# [LISTED RECORDS]
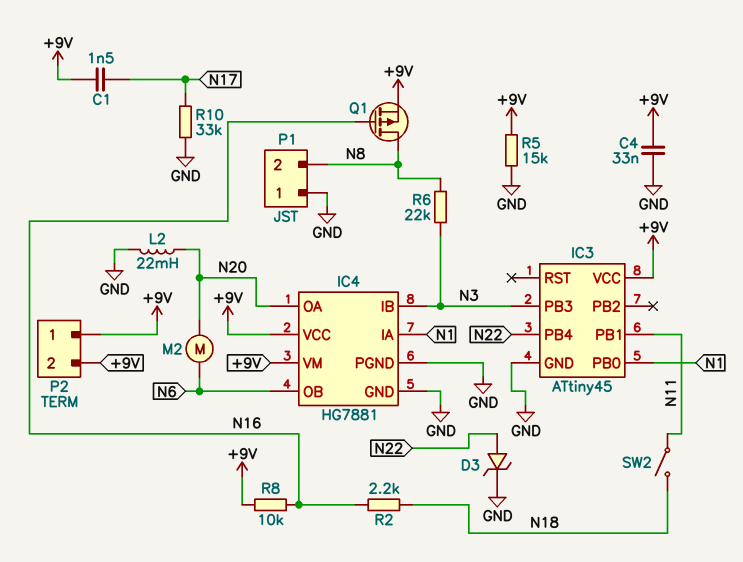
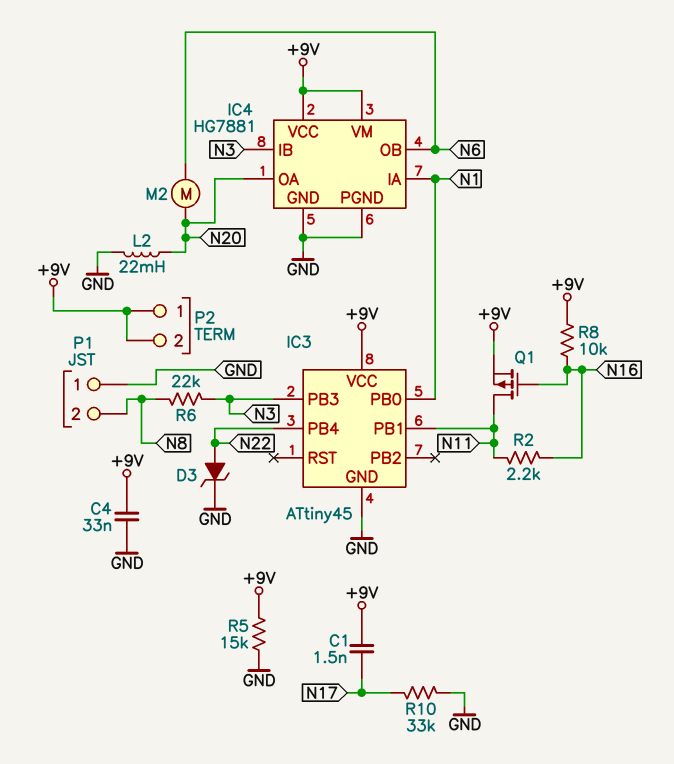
Q1: PMOS (G N16, D N8, S +9V) -> PMOS (G N16, D N11, S +9V)
R2: 2.2k (N16, N18) -> 2.2k (N11, N16)
SW2: switch (N11, N18) -> none

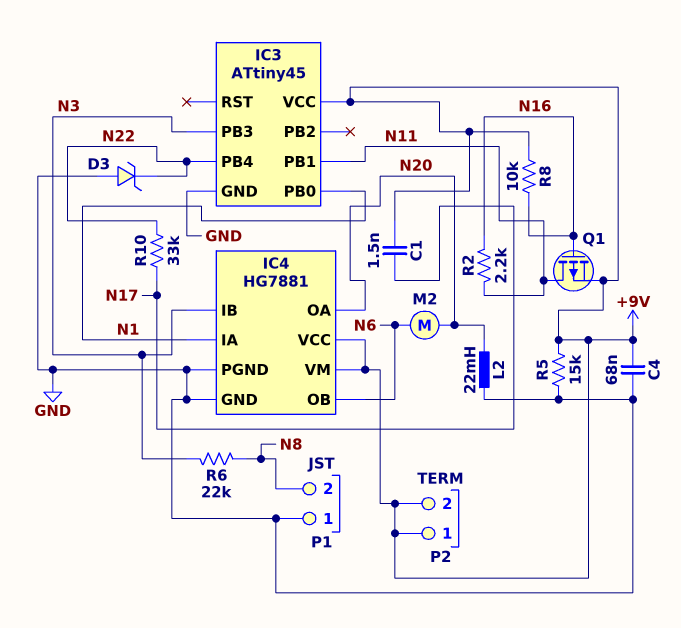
C4: 33nF (+9V, GND) -> 68nF (+9V, GND)
D3: zener (A N22, K GND) -> zener (A GND, K N22)
R10: 33k (GND, N17) -> 33k (N17, N22)

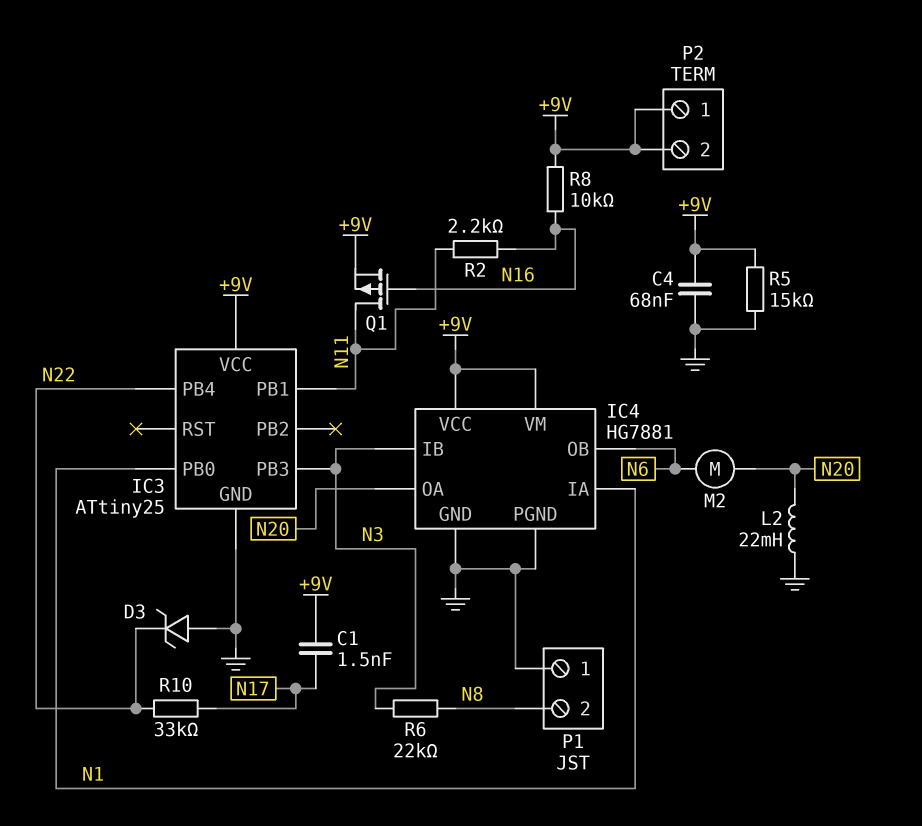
IC3: ATtiny45 -> ATtiny25

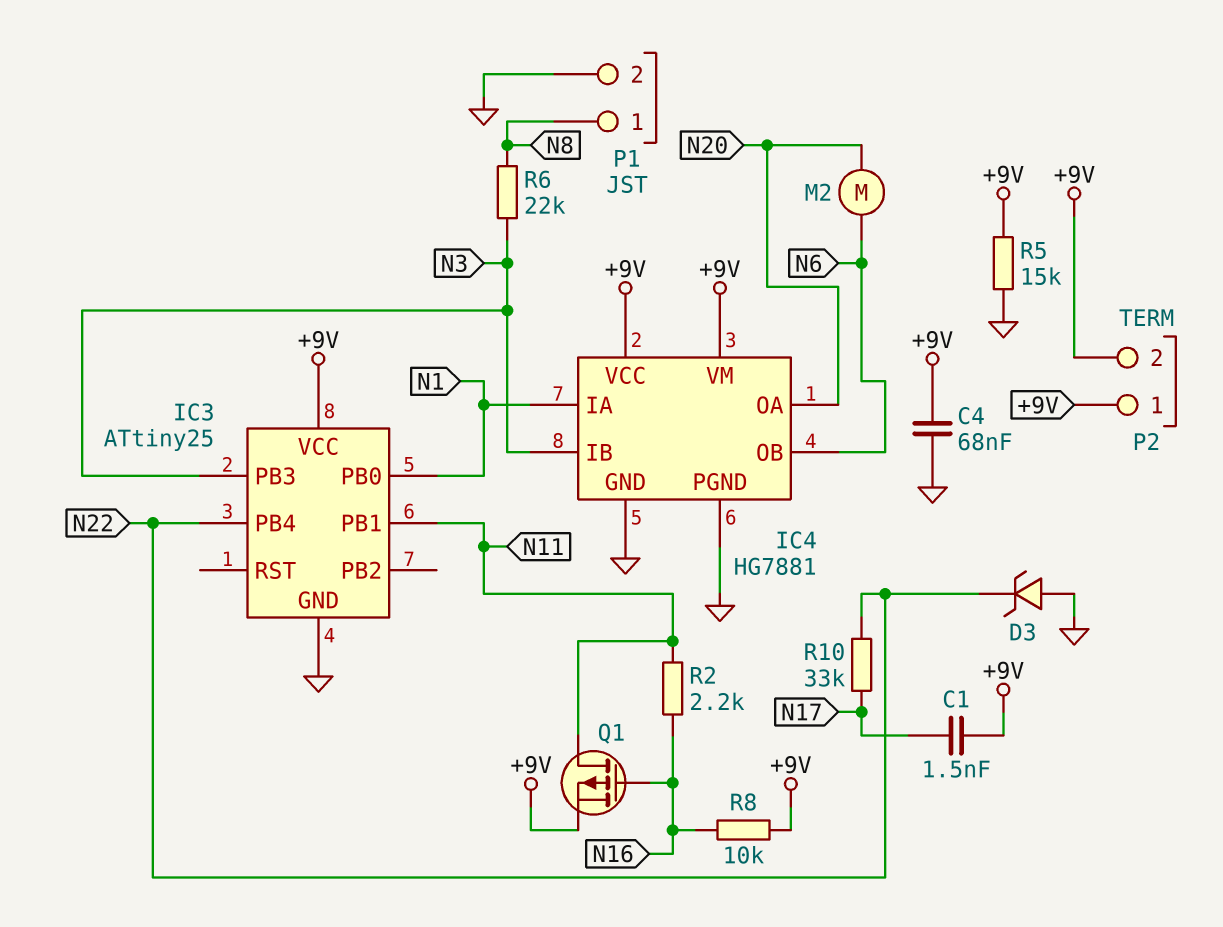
L2: 22mH (GND, N20) -> none
P1 pin 1: GND -> N8
P1 pin 2: N8 -> GND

# [EXERCISE DIRECTIONS]
Return the records above in their entirety, word for word, with the pictures removed.

# [TASK ANSWER]
Q1: PMOS (G N16, D N8, S +9V) -> PMOS (G N16, D N11, S +9V)
R2: 2.2k (N16, N18) -> 2.2k (N11, N16)
SW2: switch (N11, N18) -> none

C4: 33nF (+9V, GND) -> 68nF (+9V, GND)
D3: zener (A N22, K GND) -> zener (A GND, K N22)
R10: 33k (GND, N17) -> 33k (N17, N22)

IC3: ATtiny45 -> ATtiny25

L2: 22mH (GND, N20) -> none
P1 pin 1: GND -> N8
P1 pin 2: N8 -> GND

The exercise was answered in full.